* _What you have to do_
Find the line containing "yellow line: (1437, 599)" in the data below, then output that line and each one after it exactly, with nothing else.

[Shape state transition data]
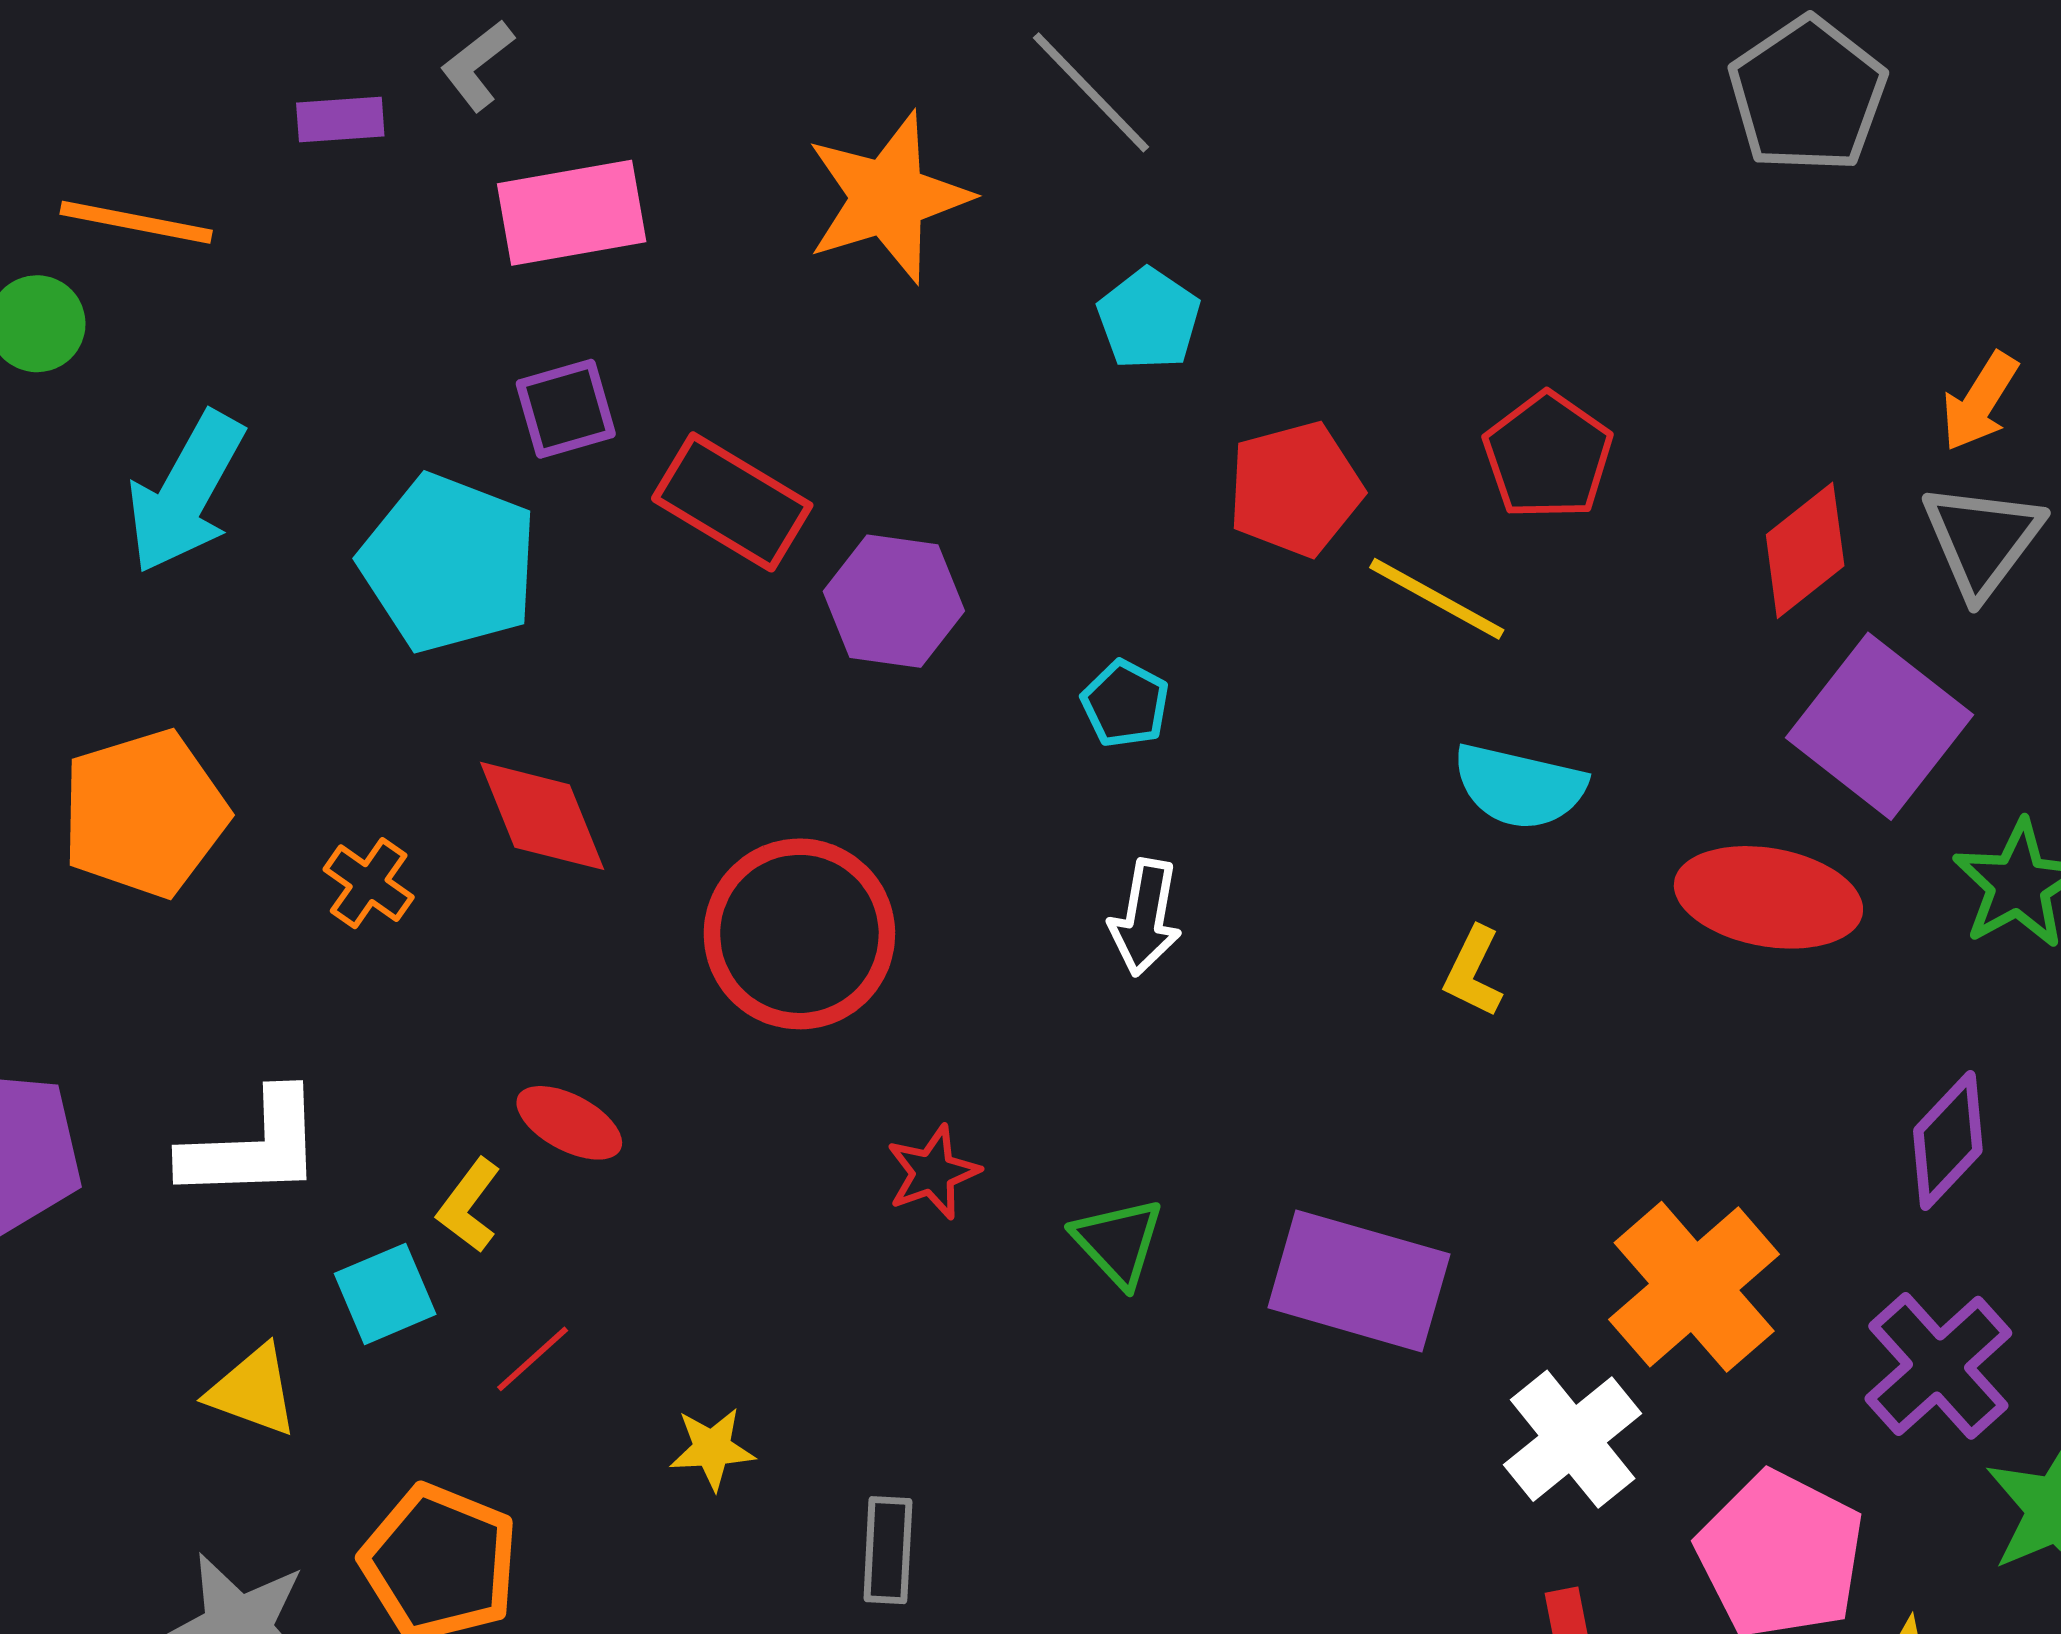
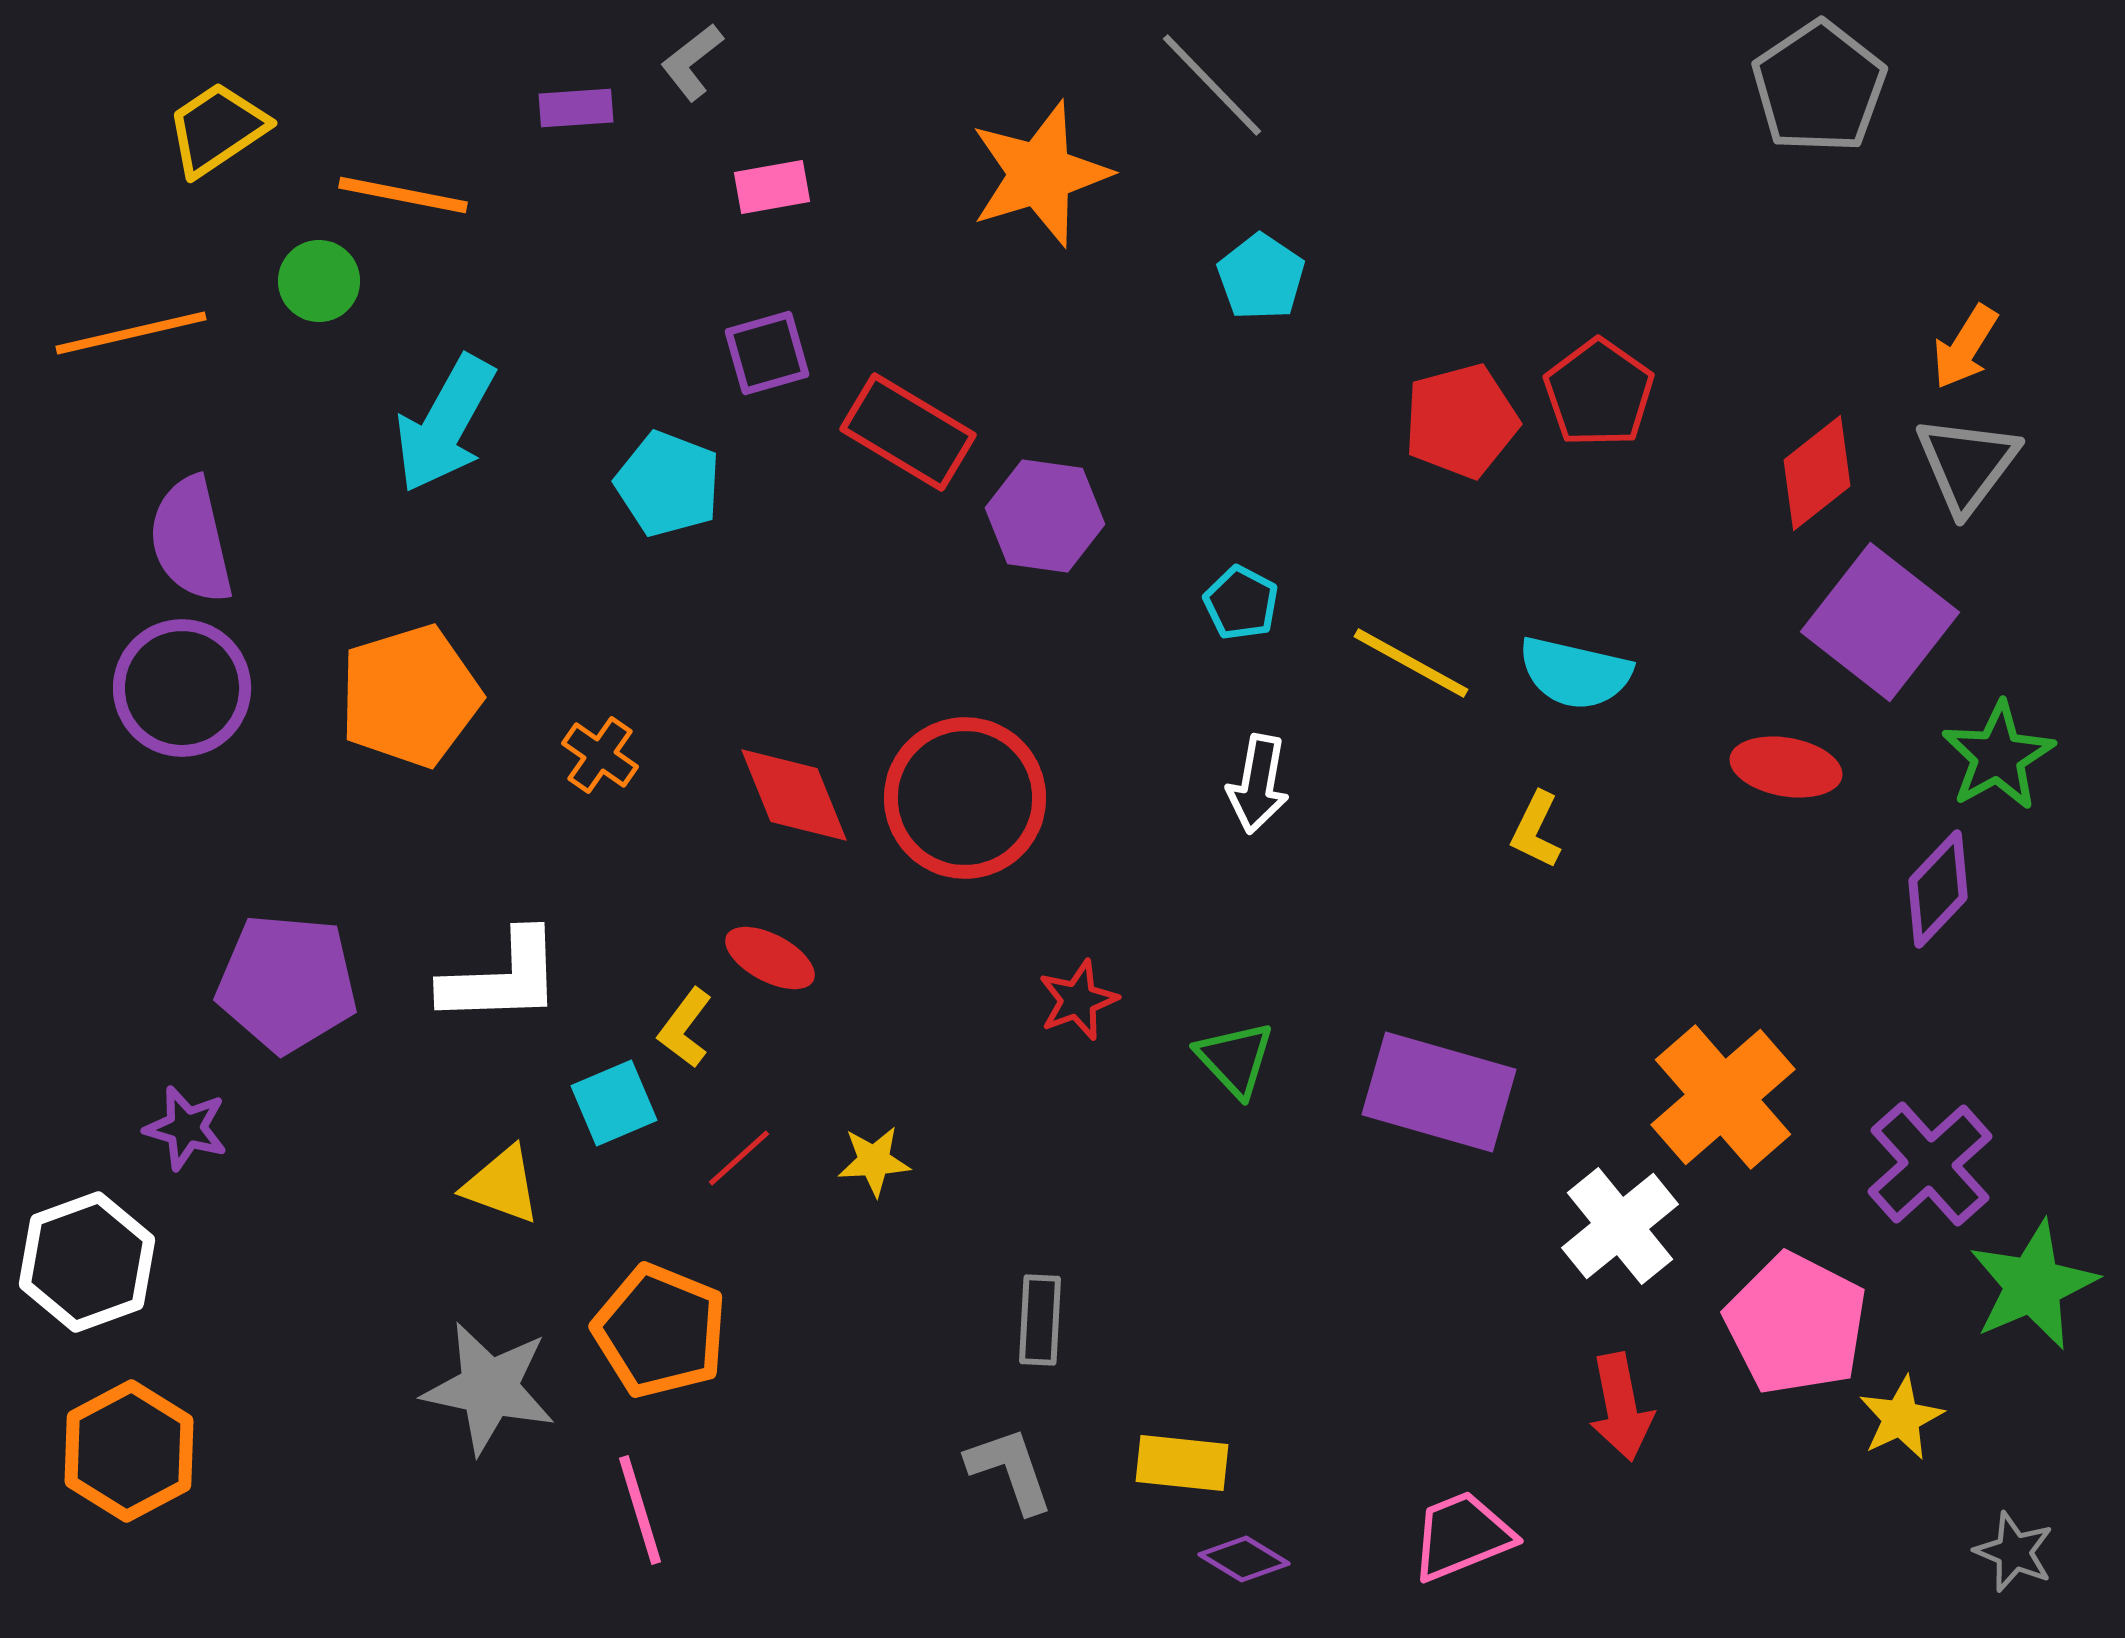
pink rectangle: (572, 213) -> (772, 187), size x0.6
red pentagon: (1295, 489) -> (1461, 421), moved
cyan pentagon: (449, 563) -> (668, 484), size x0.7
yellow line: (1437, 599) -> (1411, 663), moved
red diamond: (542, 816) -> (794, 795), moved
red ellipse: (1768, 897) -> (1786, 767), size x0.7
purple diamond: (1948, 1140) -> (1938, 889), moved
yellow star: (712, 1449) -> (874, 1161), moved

* _Problem solution_
yellow line: (1437, 599) -> (1411, 663), moved
red diamond: (542, 816) -> (794, 795), moved
red ellipse: (1768, 897) -> (1786, 767), size x0.7
purple diamond: (1948, 1140) -> (1938, 889), moved
yellow star: (712, 1449) -> (874, 1161), moved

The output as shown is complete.